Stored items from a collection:

★ ★ ★ ★ ★

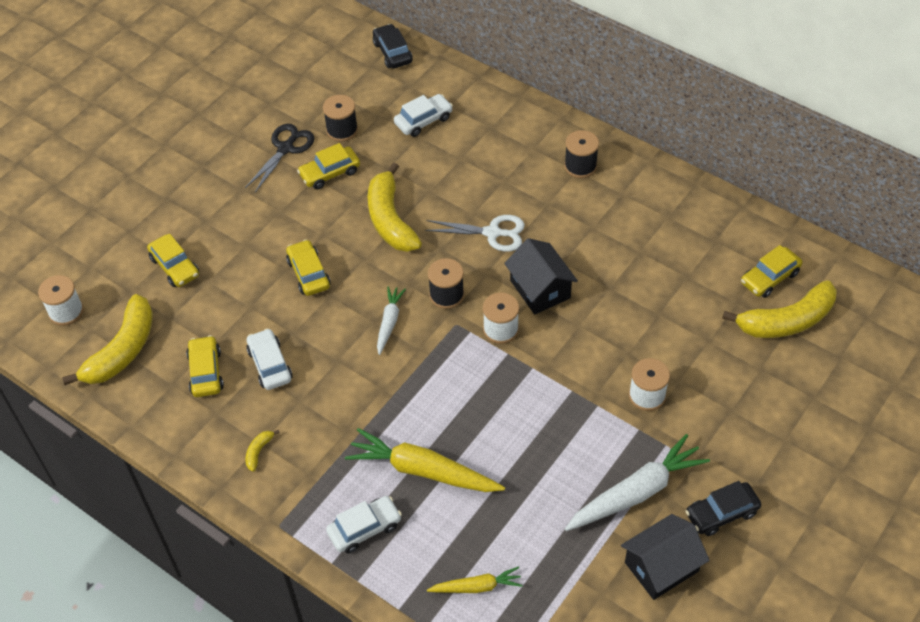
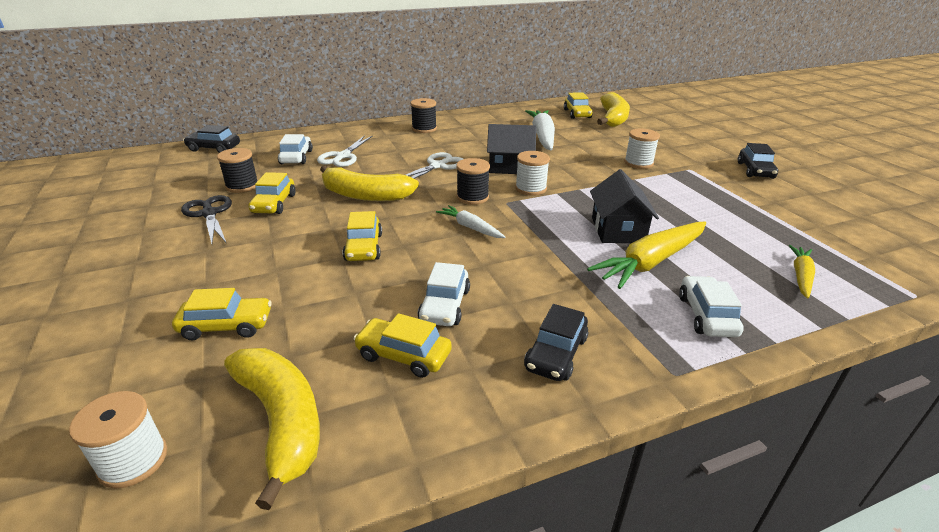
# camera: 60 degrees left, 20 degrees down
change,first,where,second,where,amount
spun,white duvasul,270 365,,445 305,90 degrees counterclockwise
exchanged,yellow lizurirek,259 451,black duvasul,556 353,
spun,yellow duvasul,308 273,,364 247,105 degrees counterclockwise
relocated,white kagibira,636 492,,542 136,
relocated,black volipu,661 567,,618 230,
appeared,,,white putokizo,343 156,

★ ★ ★ ★ ★

Restate the data above verbatim, skipping every image.

• _Solution to this problem_
# camera: 60 degrees left, 20 degrees down
change,first,where,second,where,amount
spun,white duvasul,270 365,,445 305,90 degrees counterclockwise
exchanged,yellow lizurirek,259 451,black duvasul,556 353,
spun,yellow duvasul,308 273,,364 247,105 degrees counterclockwise
relocated,white kagibira,636 492,,542 136,
relocated,black volipu,661 567,,618 230,
appeared,,,white putokizo,343 156,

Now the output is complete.